WHAT YOU SHOULD DO: From the data underneath, reproduce exactly the stretch that begins at the line with "white wallet [268,311,356,388]" and ends after the line with "none -> grey truck [171,218,241,288]".

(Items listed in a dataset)
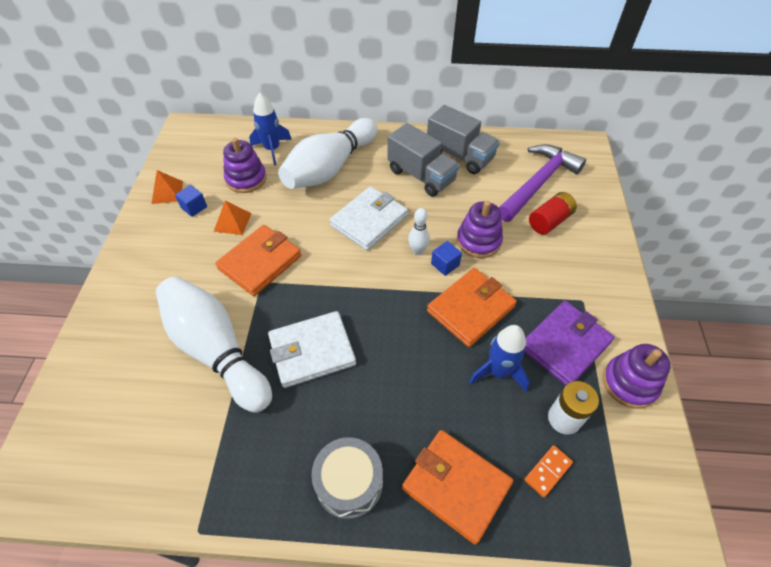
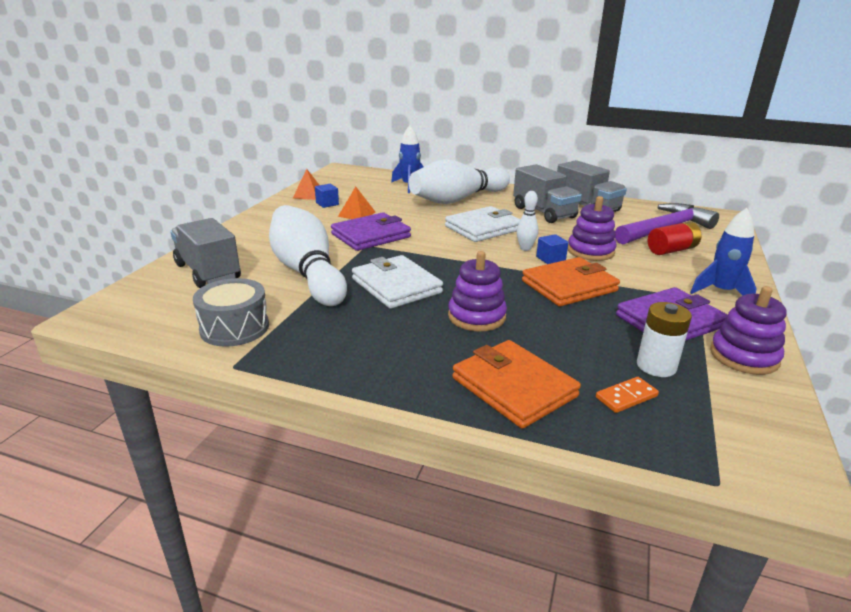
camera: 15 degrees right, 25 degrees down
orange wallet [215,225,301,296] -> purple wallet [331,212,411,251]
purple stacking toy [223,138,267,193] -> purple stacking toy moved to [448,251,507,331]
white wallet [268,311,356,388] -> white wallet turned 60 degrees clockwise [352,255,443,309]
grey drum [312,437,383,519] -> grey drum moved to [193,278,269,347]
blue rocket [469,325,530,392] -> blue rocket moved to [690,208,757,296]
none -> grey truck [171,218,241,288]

* * *

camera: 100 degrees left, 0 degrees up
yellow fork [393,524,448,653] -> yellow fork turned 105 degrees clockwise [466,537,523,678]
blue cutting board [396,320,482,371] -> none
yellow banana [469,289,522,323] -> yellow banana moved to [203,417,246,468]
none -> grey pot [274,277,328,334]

WRITTEN SOLUTION:
white wallet [268,311,356,388] -> white wallet turned 60 degrees clockwise [352,255,443,309]
grey drum [312,437,383,519] -> grey drum moved to [193,278,269,347]
blue rocket [469,325,530,392] -> blue rocket moved to [690,208,757,296]
none -> grey truck [171,218,241,288]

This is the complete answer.